→ **EXTRACTED MATERIAL**:
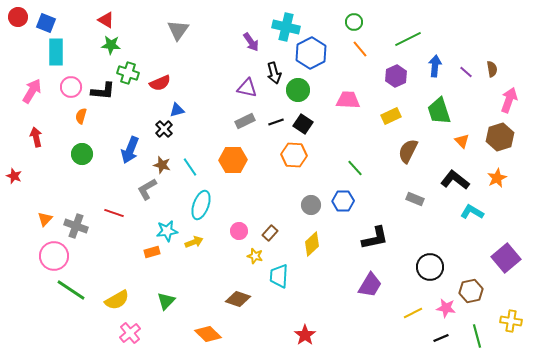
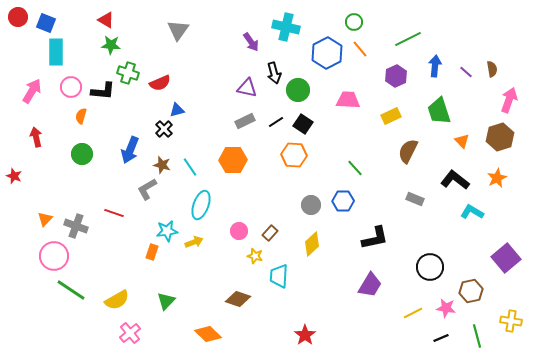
blue hexagon at (311, 53): moved 16 px right
black line at (276, 122): rotated 14 degrees counterclockwise
orange rectangle at (152, 252): rotated 56 degrees counterclockwise
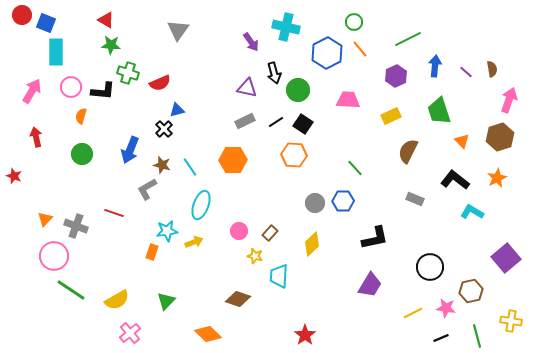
red circle at (18, 17): moved 4 px right, 2 px up
gray circle at (311, 205): moved 4 px right, 2 px up
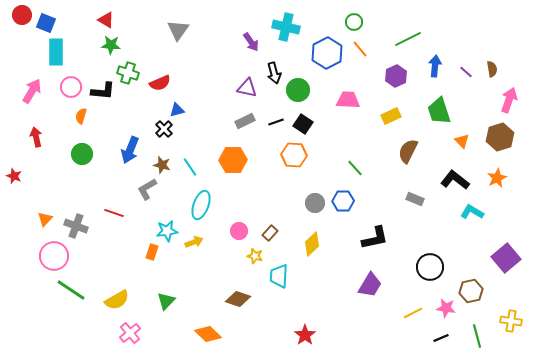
black line at (276, 122): rotated 14 degrees clockwise
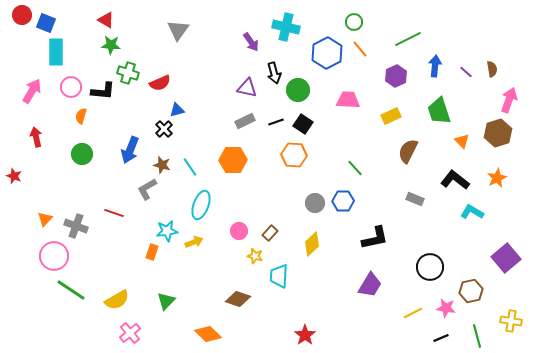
brown hexagon at (500, 137): moved 2 px left, 4 px up
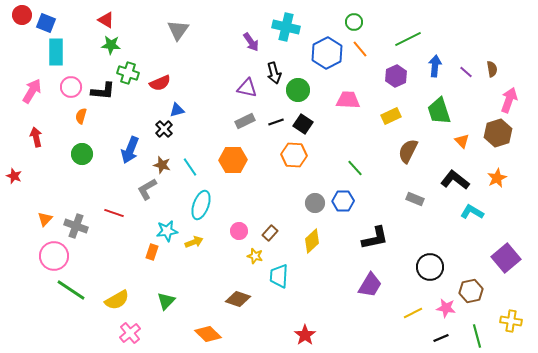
yellow diamond at (312, 244): moved 3 px up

→ **INSTRUCTION**: Return every text line from the rows above verbatim, in their original order, omitting the pictures.

→ **IN RESPONSE**:
blue hexagon at (311, 53): moved 16 px right
black line at (276, 122): rotated 14 degrees counterclockwise
orange rectangle at (152, 252): rotated 56 degrees counterclockwise
red circle at (18, 17): moved 4 px right, 2 px up
gray circle at (311, 205): moved 4 px right, 2 px up
black line at (276, 122): rotated 14 degrees clockwise
brown hexagon at (500, 137): moved 2 px left, 4 px up
yellow diamond at (312, 244): moved 3 px up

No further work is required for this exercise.